──────── TASK INPUTS

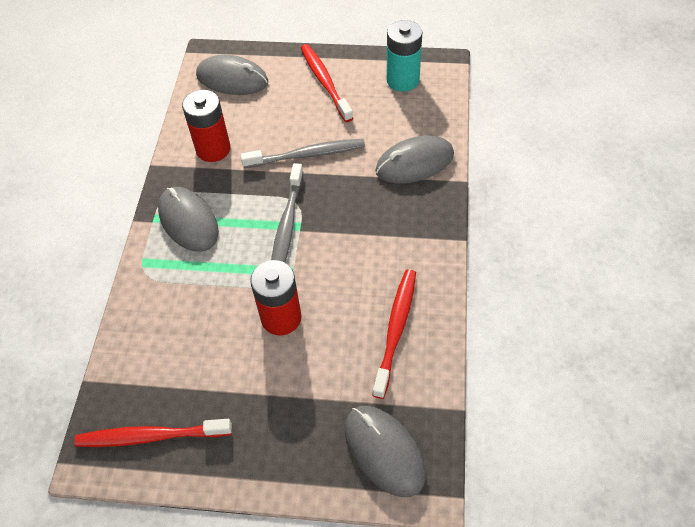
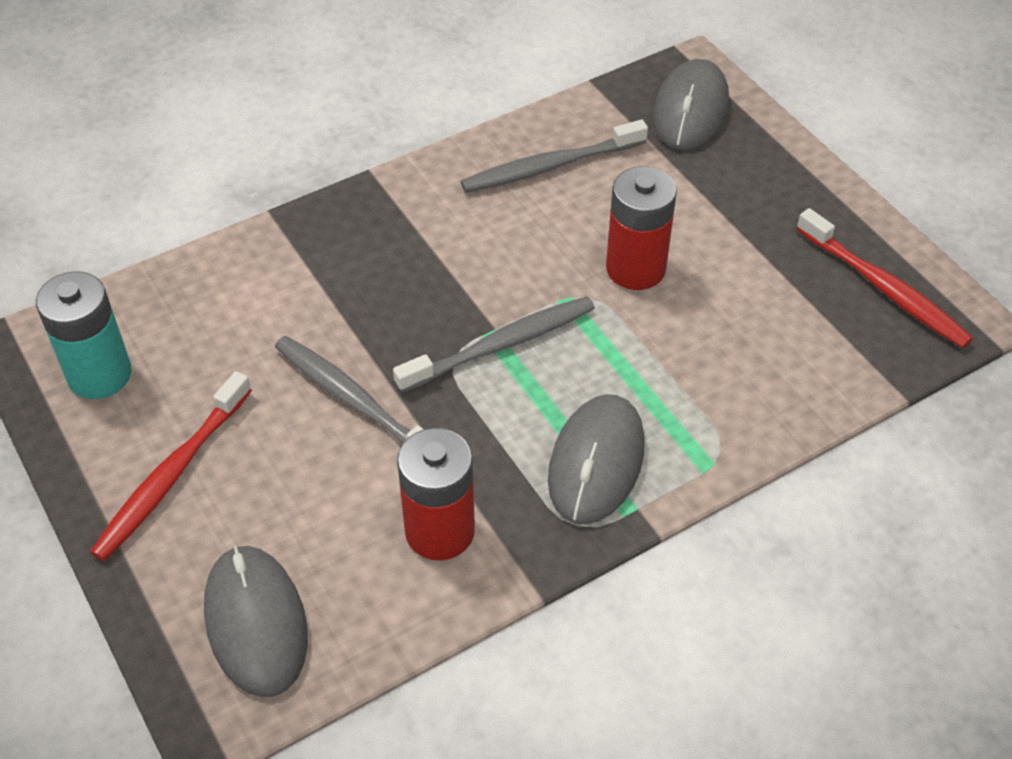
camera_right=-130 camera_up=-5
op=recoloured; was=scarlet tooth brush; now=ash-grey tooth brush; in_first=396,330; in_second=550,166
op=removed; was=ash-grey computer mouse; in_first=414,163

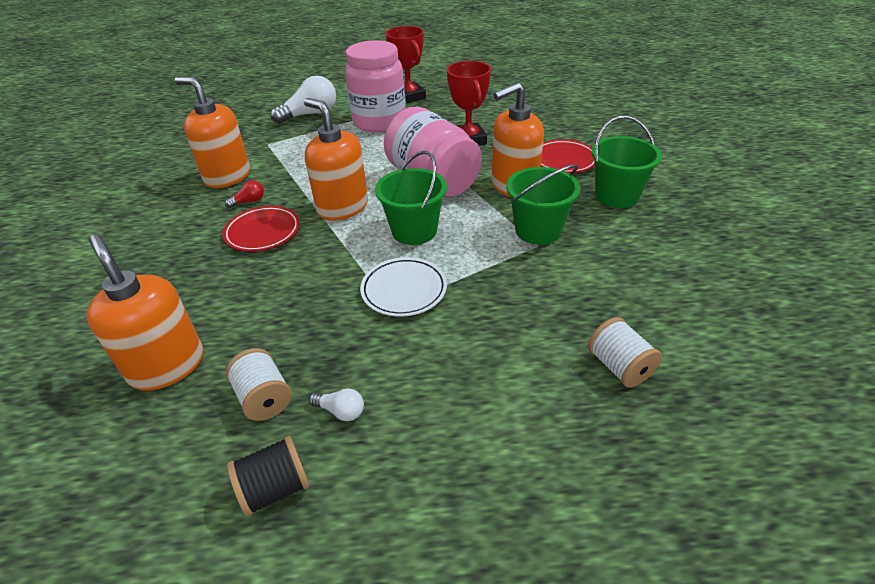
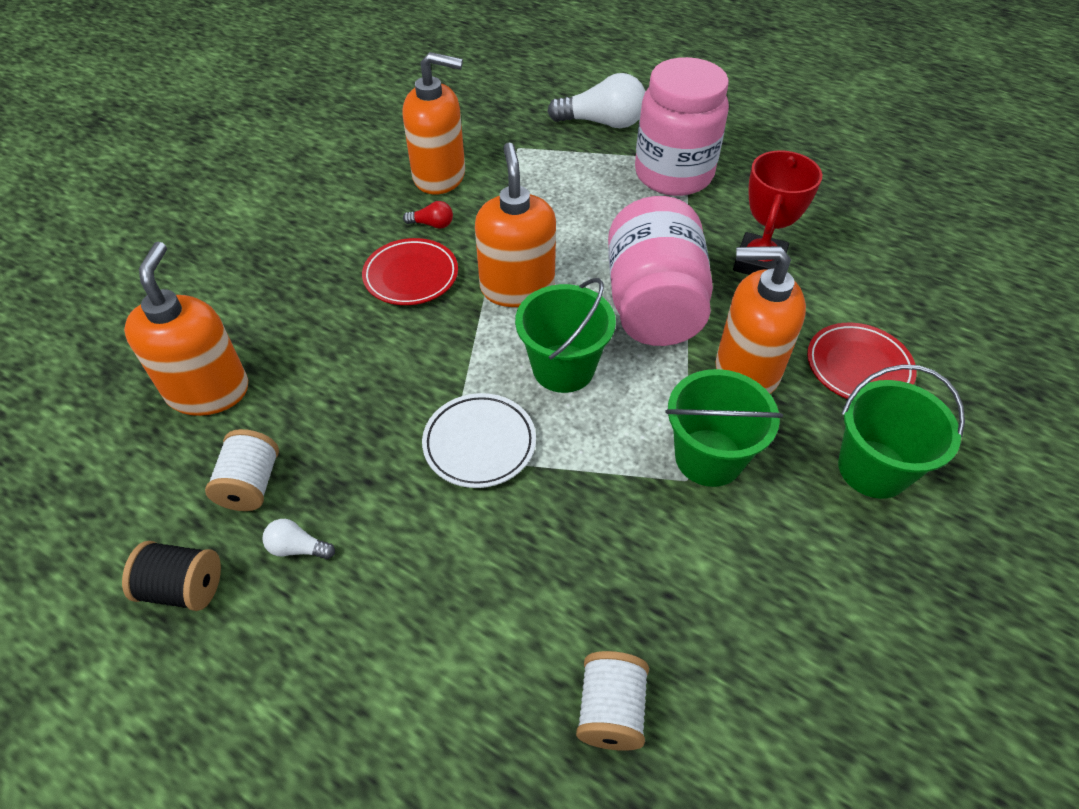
camera_right=35 camera_up=10
op=turned; was=orange-coloured soap pump; in_first=227,176; in_second=440,176; clockwise=120
op=turned; was=snow-white light bulb; in_first=341,411; in_second=298,548; clockwise=135
op=removed; was=scarlet trophy; in_first=409,97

────────────────

## ACTION ITEM
Output everything in the records exactly, leaving pictures out.

## SOLUTION TO THIS TASK
camera_right=-130 camera_up=-5
op=recoloured; was=scarlet tooth brush; now=ash-grey tooth brush; in_first=396,330; in_second=550,166
op=removed; was=ash-grey computer mouse; in_first=414,163

camera_right=35 camera_up=10
op=turned; was=orange-coloured soap pump; in_first=227,176; in_second=440,176; clockwise=120
op=turned; was=snow-white light bulb; in_first=341,411; in_second=298,548; clockwise=135
op=removed; was=scarlet trophy; in_first=409,97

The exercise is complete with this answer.